Repeat the lines from the line with "D4: LED white" to the line with "J1 pin 1: 0V -> 5V" in the listing below, keeping both end lines and adding nothing.

**Data extracts**
-- -- --
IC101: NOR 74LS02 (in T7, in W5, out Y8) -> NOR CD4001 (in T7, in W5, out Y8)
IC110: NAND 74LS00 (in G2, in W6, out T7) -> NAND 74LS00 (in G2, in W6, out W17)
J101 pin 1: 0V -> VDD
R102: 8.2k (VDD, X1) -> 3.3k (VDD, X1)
-- -- --
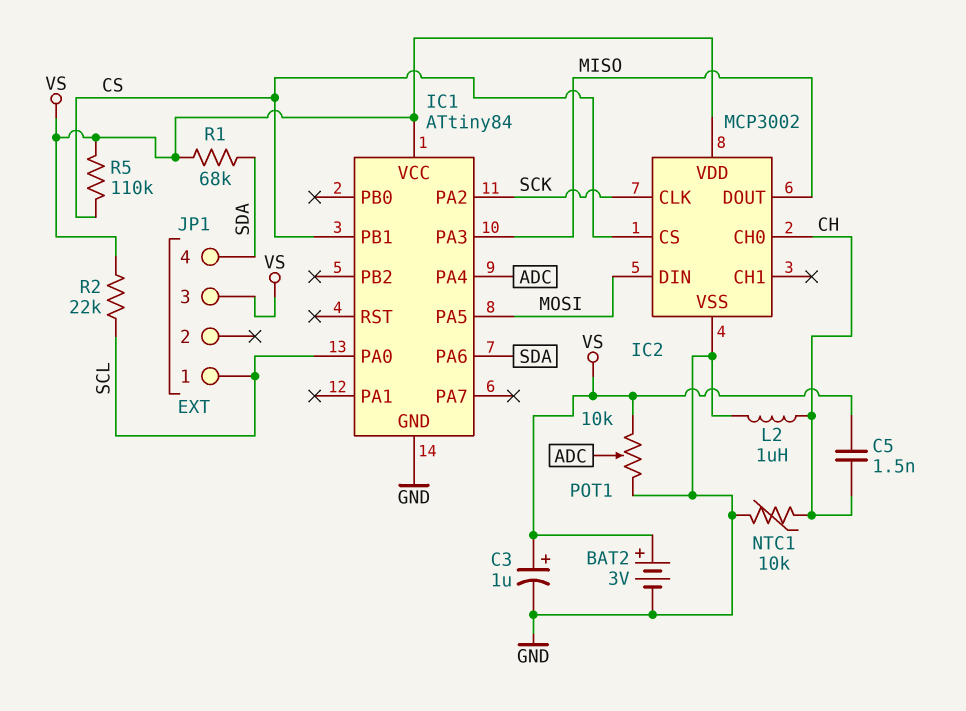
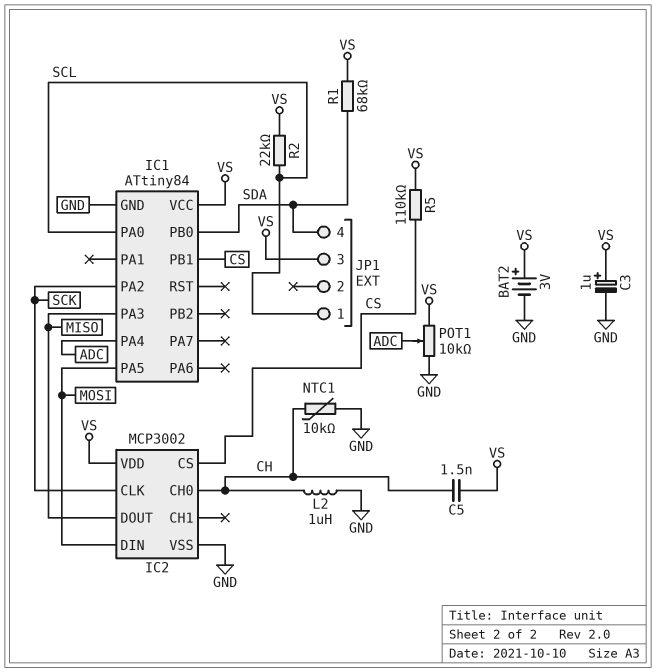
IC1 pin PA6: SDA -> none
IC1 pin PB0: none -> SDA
-- -- --
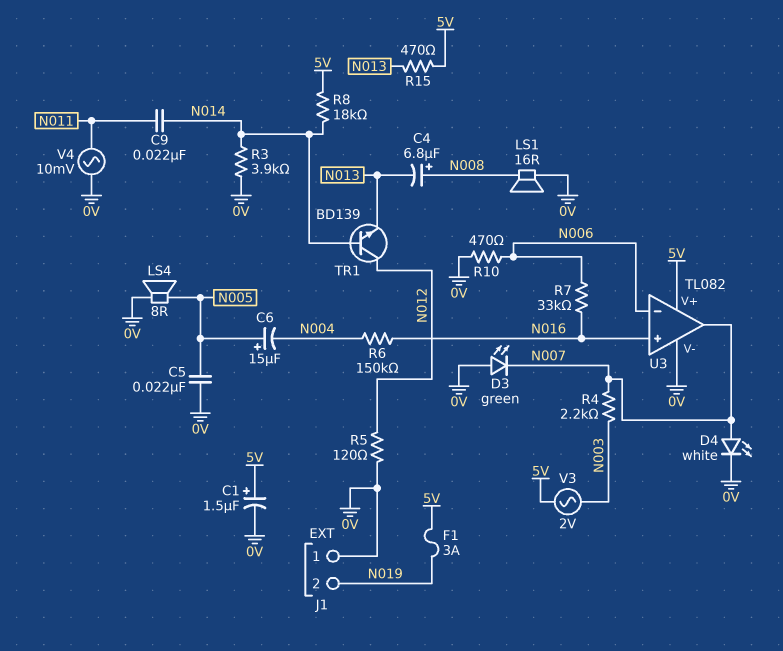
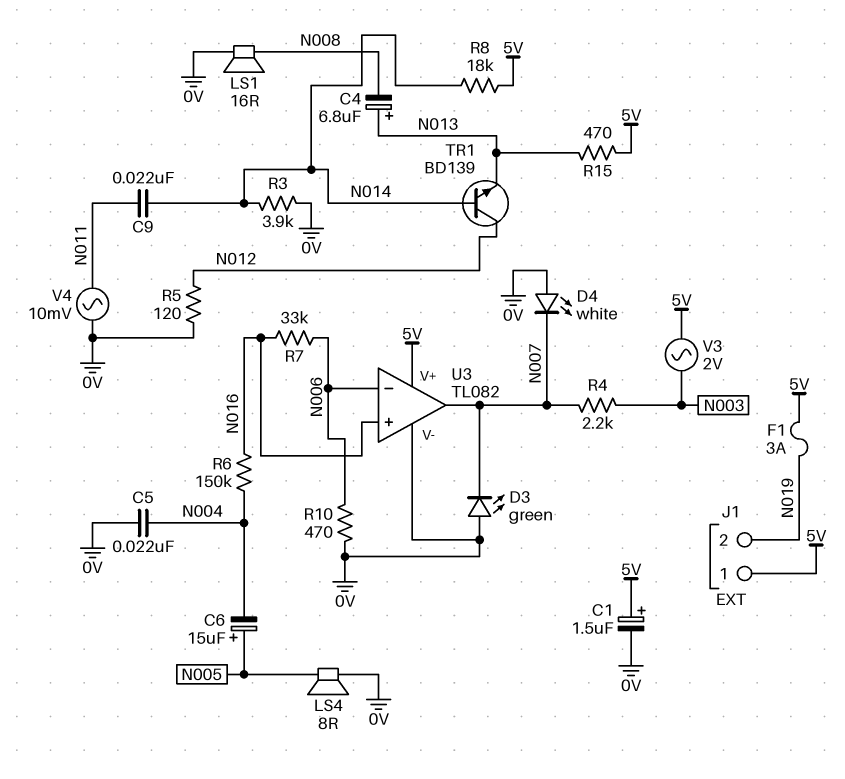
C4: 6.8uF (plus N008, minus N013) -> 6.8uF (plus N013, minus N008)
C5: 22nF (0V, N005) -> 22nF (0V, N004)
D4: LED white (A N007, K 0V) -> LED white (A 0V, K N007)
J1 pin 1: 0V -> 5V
-- -- --
**Completed task**
D4: LED white (A N007, K 0V) -> LED white (A 0V, K N007)
J1 pin 1: 0V -> 5V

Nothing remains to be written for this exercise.